[[ GIVEN INFORMATION, beginning ]]

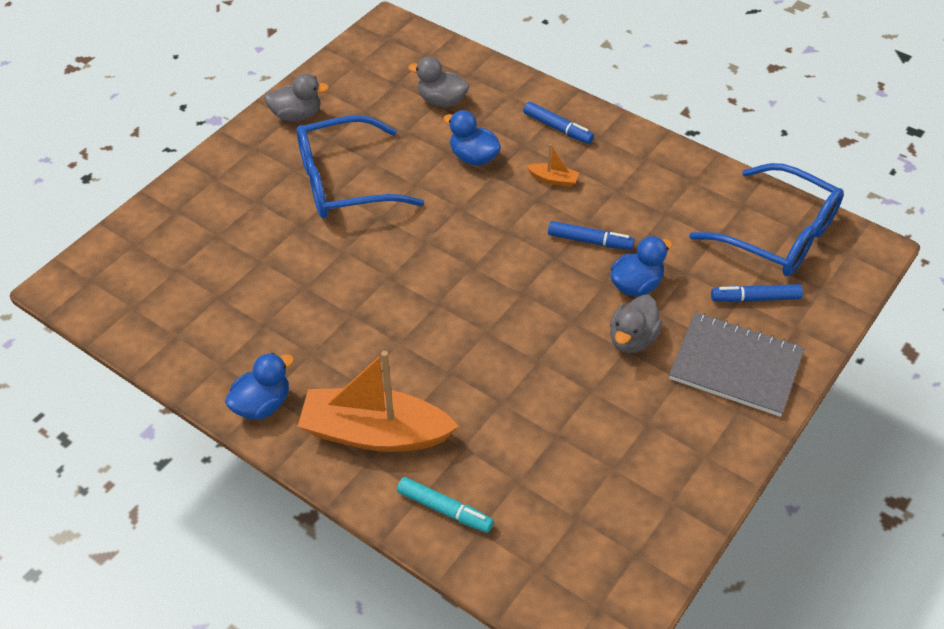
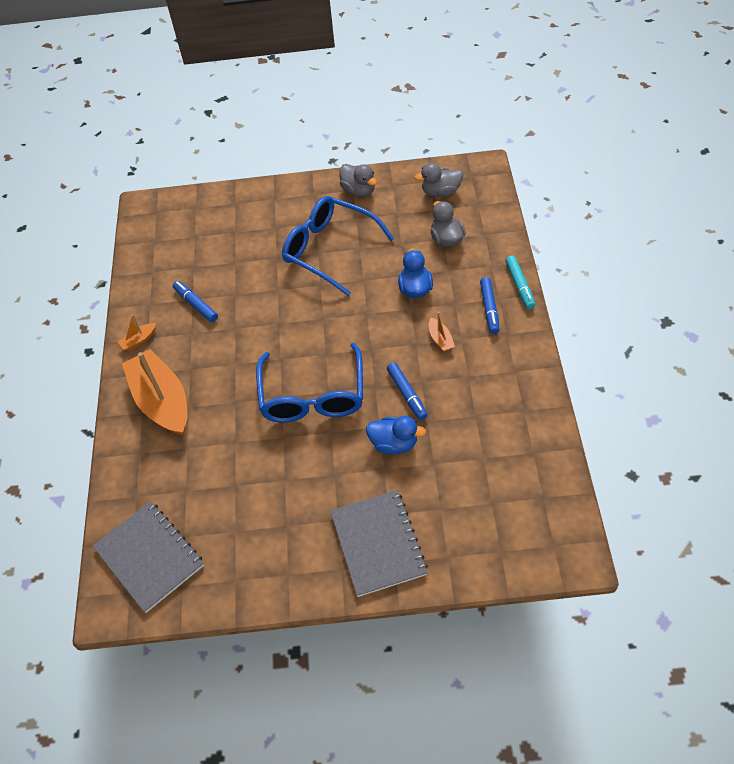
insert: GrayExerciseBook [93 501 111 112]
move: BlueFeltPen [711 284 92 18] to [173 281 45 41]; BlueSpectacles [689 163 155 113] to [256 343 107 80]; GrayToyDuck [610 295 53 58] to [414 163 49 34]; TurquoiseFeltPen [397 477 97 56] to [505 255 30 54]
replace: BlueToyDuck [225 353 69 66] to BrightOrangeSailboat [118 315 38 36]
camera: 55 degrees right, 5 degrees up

[[ GIVEN INFORMATION, end ]]

### WHAT TO DO:
Could you write out, exactly as given, the lines from the one holding "move: BlueFeltPen [711" through the end of the listing, and nothing else?

### RESULT OF THE TASK:
move: BlueFeltPen [711 284 92 18] to [173 281 45 41]; BlueSpectacles [689 163 155 113] to [256 343 107 80]; GrayToyDuck [610 295 53 58] to [414 163 49 34]; TurquoiseFeltPen [397 477 97 56] to [505 255 30 54]
replace: BlueToyDuck [225 353 69 66] to BrightOrangeSailboat [118 315 38 36]
camera: 55 degrees right, 5 degrees up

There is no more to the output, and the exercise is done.